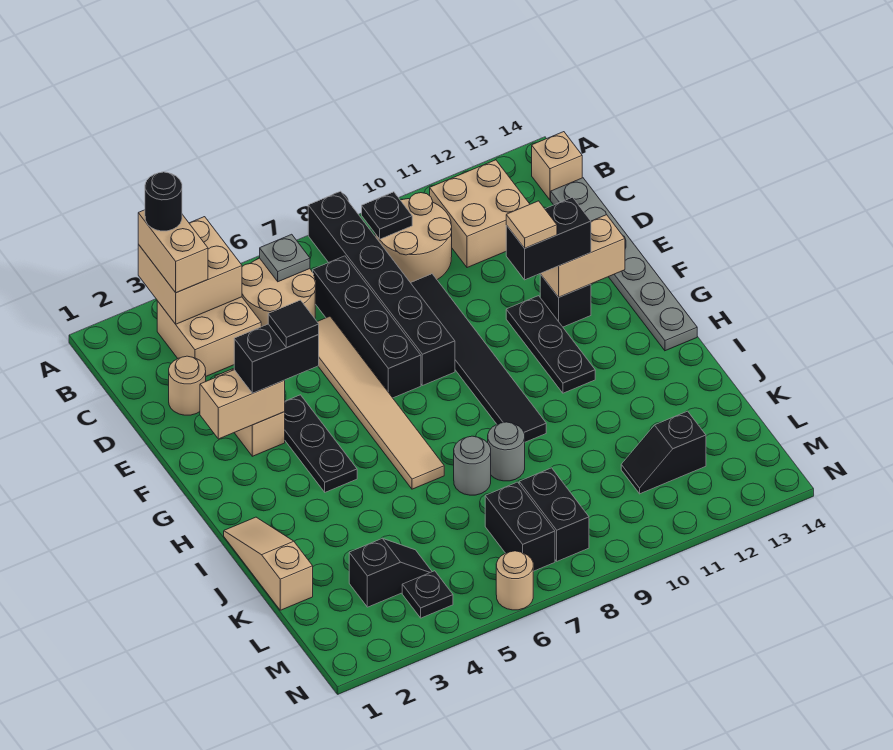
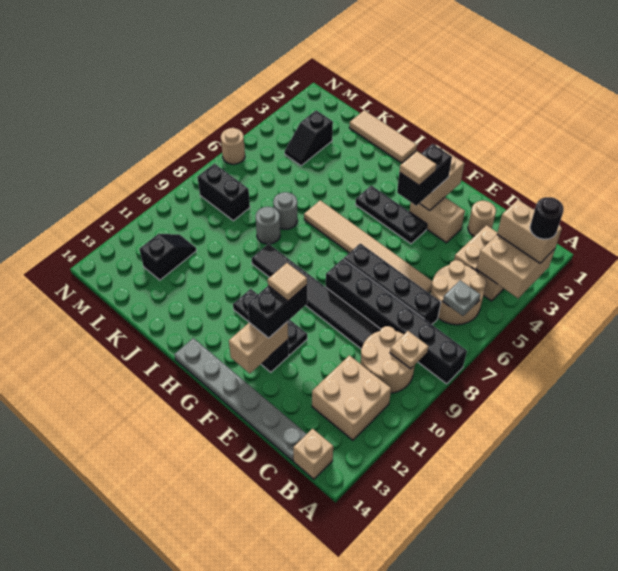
black plate B9 level 2 -> tan plate B9 level 2
black tile F4 level 4 -> tan tile F4 level 4
tan slope I1:K1 level 1 top K -> tan tile I1:K1 level 1
black brick L7:M7 level 1 -> none
black plate M4 level 1 -> none

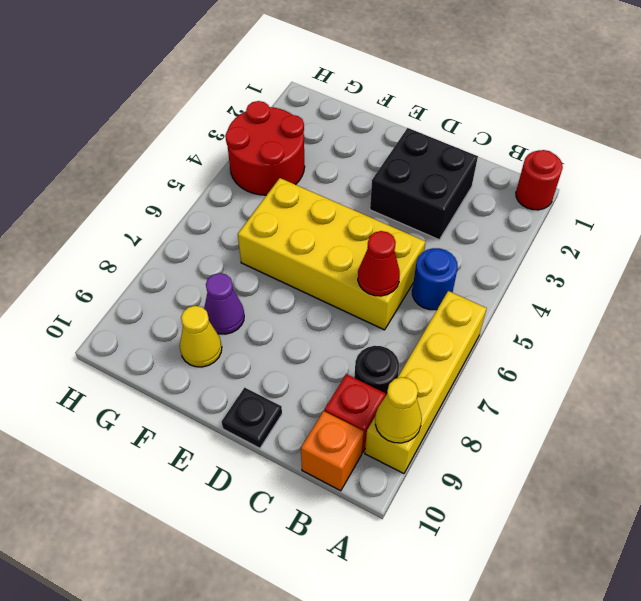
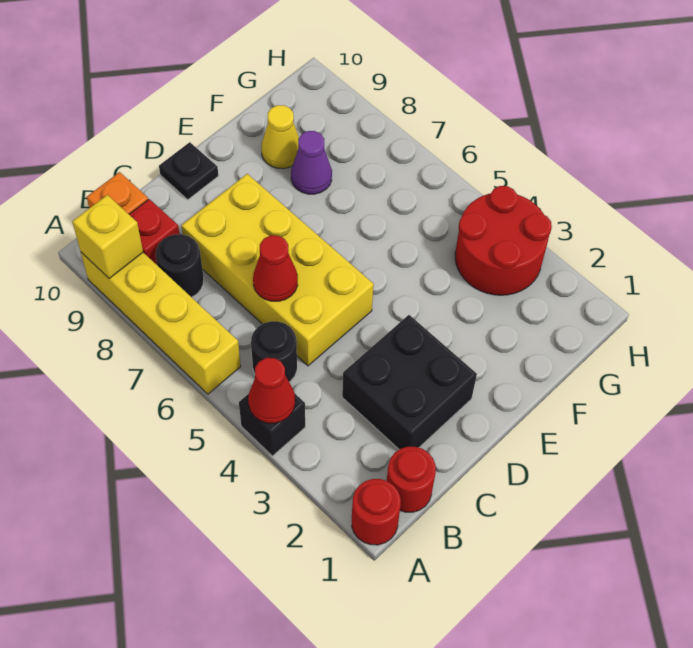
none -> black brick A4 level 1
none -> red cone A4 level 2
yellow cone A9 level 2 -> yellow brick A9 level 2
none -> red round brick B1 level 1
blue round brick B5 level 1 -> black round brick B5 level 1
yellow brick C5:F6 level 1 -> yellow brick C5:D8 level 1

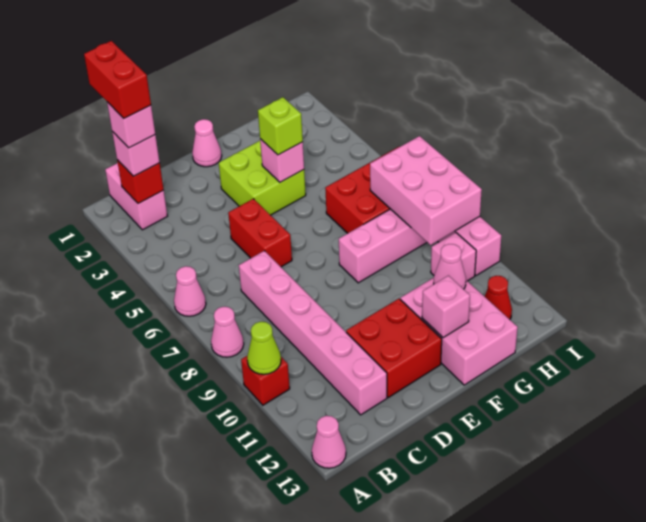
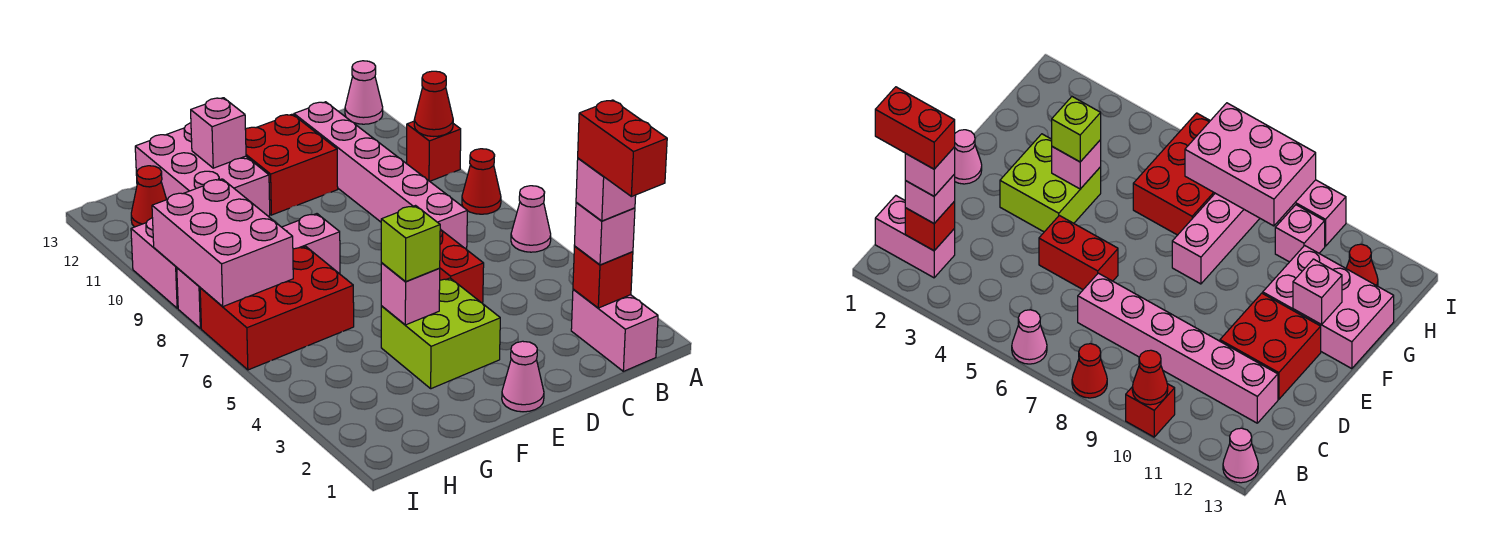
pink cone A8 level 1 -> red cone A8 level 1
lime cone A10 level 2 -> red cone A10 level 2
pink cone G11 level 2 -> none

^^^^^^^^

* **WORK TO BE COMPLETED**
Could the material above be given again exactly, pictures excluded?

* **SOLUTION**
black plate B9 level 2 -> tan plate B9 level 2
black tile F4 level 4 -> tan tile F4 level 4
tan slope I1:K1 level 1 top K -> tan tile I1:K1 level 1
black brick L7:M7 level 1 -> none
black plate M4 level 1 -> none

none -> black brick A4 level 1
none -> red cone A4 level 2
yellow cone A9 level 2 -> yellow brick A9 level 2
none -> red round brick B1 level 1
blue round brick B5 level 1 -> black round brick B5 level 1
yellow brick C5:F6 level 1 -> yellow brick C5:D8 level 1

pink cone A8 level 1 -> red cone A8 level 1
lime cone A10 level 2 -> red cone A10 level 2
pink cone G11 level 2 -> none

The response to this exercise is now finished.